THE PROBLEM: How many lines in the material below contain the string "kern"? Reply with the number alone.
──────
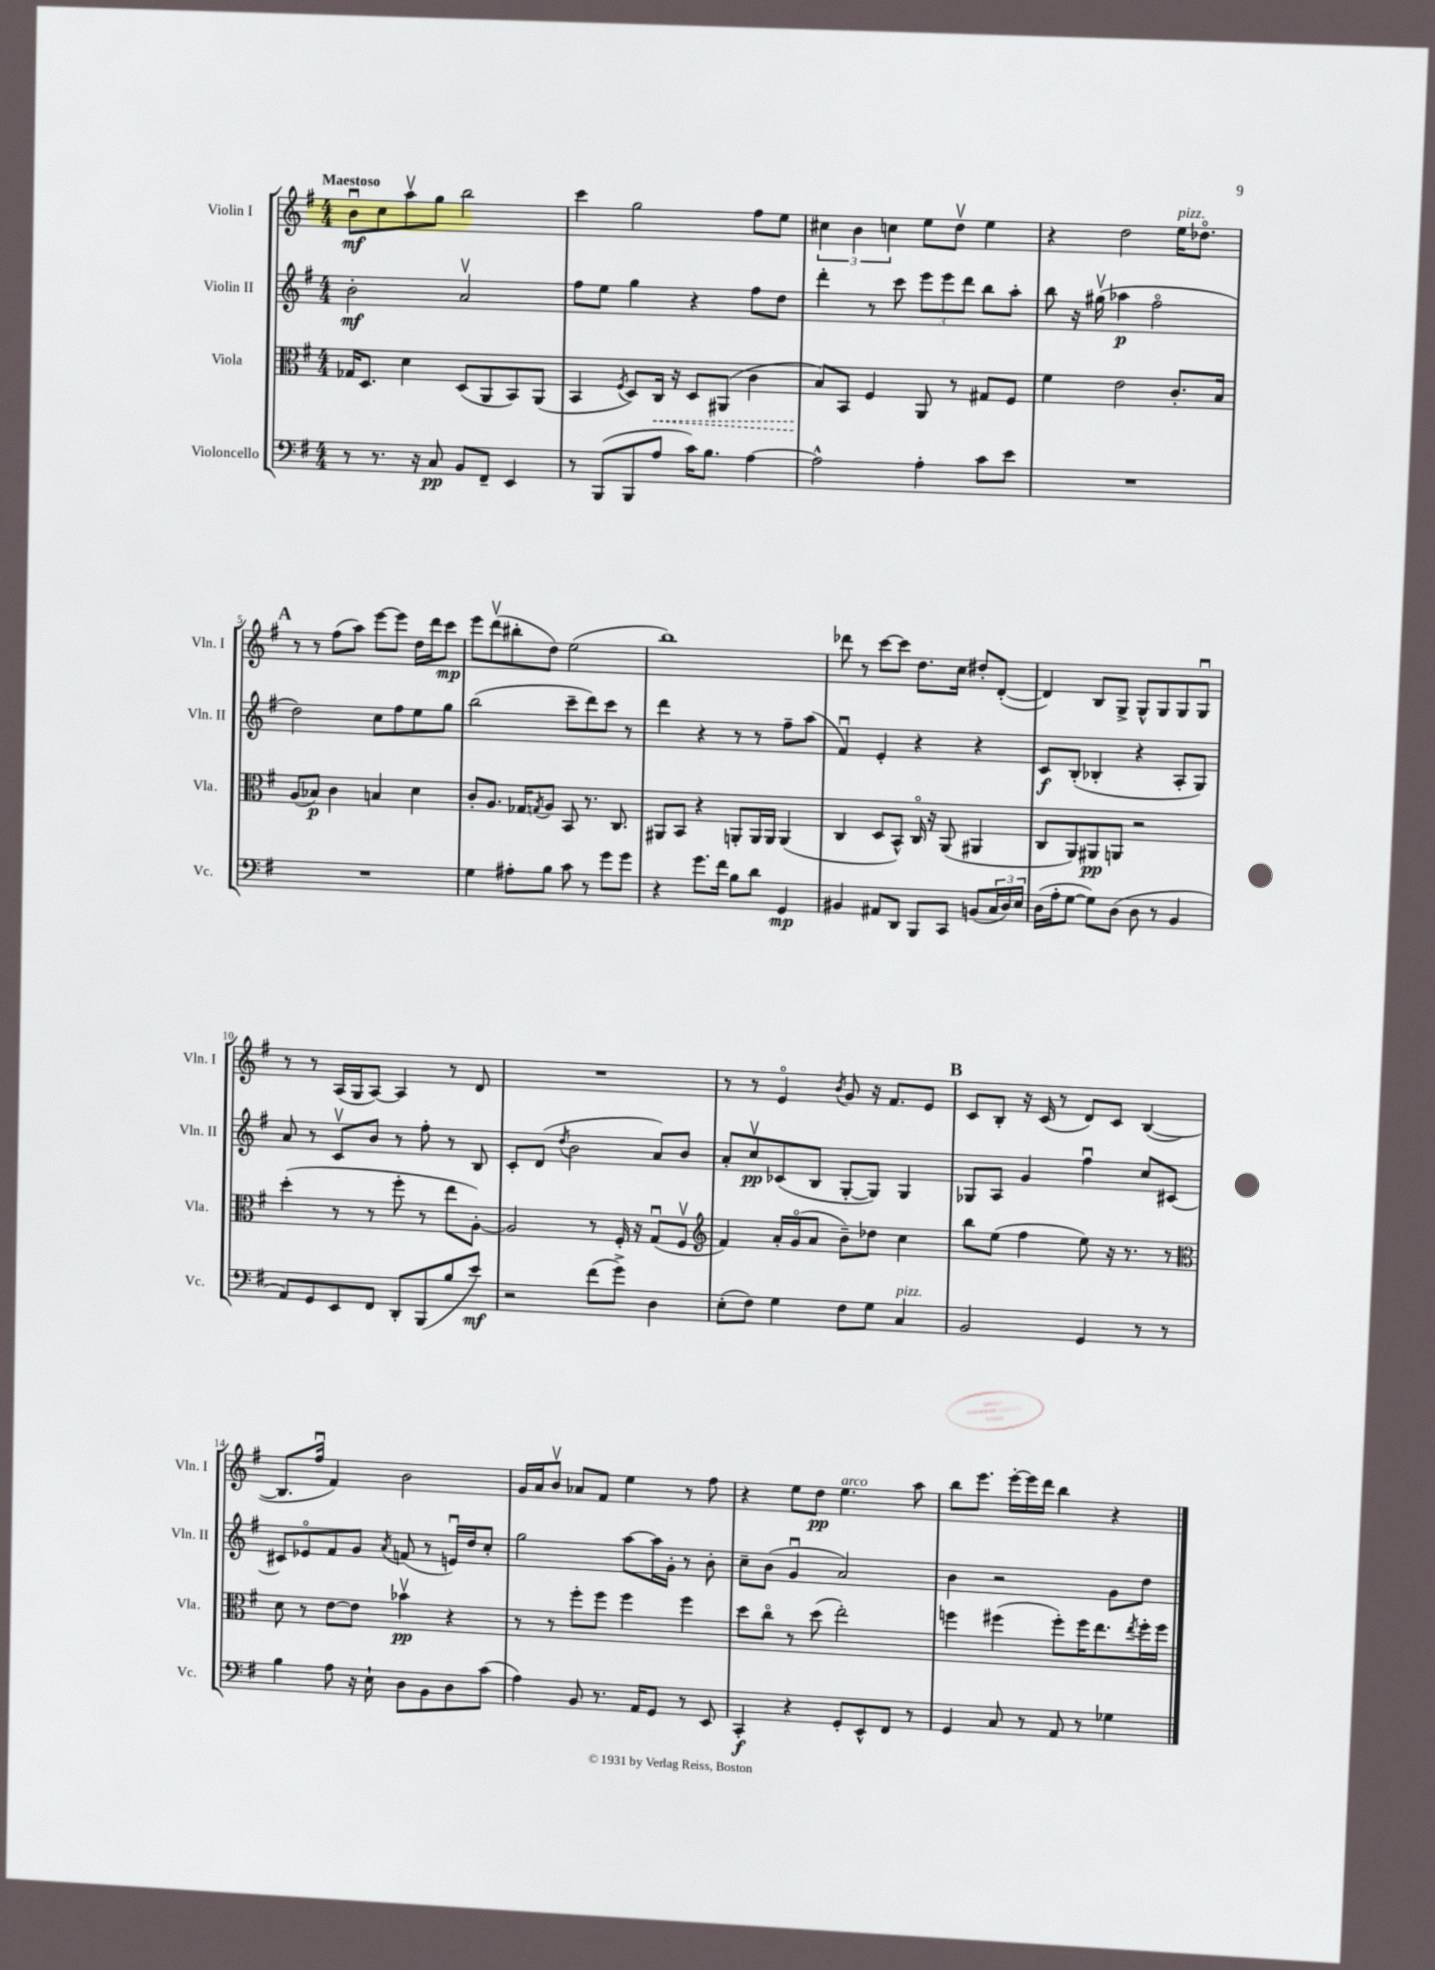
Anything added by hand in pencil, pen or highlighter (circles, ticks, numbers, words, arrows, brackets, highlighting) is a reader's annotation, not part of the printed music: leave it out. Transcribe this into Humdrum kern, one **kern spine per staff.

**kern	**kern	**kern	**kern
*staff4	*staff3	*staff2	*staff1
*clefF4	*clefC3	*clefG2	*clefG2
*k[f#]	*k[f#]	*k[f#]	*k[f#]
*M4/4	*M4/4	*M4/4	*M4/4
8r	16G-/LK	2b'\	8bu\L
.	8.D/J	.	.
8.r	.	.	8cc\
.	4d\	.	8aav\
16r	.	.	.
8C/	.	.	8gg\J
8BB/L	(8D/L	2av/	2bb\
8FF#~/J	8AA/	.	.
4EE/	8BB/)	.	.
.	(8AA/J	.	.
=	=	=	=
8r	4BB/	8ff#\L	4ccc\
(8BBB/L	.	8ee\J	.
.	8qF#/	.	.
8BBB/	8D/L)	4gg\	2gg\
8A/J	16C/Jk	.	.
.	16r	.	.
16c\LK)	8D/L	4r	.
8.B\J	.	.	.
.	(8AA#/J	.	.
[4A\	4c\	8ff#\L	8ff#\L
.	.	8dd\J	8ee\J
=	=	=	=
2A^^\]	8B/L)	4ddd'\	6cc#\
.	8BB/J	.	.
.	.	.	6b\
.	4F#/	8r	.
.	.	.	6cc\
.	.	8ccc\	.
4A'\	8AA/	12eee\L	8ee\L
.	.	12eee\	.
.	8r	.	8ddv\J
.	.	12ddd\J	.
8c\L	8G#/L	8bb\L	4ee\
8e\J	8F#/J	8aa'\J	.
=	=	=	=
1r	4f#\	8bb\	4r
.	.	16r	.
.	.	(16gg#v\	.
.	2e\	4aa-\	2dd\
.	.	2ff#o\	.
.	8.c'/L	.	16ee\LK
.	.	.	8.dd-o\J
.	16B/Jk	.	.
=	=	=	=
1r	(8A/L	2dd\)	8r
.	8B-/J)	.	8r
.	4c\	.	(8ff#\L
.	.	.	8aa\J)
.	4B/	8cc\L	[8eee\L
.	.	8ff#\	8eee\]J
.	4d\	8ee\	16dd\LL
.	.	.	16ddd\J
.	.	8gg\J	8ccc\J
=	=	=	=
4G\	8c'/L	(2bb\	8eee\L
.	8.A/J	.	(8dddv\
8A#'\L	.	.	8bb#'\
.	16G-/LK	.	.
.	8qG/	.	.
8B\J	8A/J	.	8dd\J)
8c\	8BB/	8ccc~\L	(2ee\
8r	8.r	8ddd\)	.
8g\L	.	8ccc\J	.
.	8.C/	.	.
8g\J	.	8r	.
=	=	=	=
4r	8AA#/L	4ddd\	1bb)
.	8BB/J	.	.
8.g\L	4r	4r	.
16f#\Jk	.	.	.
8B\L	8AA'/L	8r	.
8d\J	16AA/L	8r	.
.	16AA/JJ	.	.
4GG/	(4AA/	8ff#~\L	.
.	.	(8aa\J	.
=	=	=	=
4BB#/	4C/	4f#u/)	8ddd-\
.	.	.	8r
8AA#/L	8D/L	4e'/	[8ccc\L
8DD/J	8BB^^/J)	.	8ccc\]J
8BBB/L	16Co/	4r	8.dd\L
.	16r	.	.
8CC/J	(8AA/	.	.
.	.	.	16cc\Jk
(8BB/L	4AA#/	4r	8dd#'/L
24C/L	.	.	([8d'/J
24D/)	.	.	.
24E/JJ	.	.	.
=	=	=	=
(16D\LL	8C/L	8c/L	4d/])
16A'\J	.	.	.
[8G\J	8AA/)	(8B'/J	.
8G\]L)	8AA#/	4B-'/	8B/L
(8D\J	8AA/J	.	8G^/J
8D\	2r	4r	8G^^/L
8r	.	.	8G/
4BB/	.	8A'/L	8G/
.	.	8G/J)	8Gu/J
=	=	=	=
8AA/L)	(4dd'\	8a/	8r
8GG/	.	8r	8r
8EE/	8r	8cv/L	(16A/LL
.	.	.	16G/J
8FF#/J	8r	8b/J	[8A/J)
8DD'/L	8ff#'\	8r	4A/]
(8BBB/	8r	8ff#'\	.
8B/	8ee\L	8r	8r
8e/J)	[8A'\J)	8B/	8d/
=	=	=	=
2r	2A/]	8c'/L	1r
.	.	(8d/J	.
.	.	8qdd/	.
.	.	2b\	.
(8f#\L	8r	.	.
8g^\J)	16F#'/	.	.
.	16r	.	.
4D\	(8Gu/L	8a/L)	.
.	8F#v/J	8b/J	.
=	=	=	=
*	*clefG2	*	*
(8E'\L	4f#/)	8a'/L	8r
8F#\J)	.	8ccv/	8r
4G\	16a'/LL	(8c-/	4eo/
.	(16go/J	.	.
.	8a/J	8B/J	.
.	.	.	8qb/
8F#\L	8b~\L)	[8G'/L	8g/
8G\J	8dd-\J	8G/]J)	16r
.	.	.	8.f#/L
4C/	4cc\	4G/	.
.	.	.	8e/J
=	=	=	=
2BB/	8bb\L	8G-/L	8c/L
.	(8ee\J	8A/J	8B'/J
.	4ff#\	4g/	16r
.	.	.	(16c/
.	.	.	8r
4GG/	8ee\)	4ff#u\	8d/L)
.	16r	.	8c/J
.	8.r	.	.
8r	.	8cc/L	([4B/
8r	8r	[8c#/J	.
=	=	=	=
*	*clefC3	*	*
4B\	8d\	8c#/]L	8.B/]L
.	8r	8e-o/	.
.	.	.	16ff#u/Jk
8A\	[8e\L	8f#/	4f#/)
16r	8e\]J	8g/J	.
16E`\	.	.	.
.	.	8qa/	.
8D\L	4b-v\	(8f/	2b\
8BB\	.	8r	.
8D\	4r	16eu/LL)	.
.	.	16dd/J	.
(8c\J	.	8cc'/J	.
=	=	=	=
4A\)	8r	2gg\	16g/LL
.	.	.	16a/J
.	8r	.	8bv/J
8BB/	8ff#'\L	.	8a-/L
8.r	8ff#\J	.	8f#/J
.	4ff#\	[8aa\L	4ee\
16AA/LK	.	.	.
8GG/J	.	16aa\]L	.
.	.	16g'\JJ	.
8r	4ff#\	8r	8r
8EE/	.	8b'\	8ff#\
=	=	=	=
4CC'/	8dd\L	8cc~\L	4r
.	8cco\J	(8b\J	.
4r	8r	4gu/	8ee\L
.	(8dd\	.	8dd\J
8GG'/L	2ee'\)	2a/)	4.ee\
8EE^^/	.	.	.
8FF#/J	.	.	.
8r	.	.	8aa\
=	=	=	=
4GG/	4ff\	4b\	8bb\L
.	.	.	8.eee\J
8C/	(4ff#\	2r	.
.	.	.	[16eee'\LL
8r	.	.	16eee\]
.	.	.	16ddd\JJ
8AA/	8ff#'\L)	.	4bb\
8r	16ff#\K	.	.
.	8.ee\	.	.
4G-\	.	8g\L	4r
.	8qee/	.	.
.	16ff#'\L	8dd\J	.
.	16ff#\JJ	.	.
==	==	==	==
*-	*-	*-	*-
──────
CORRECT ANSWER: 2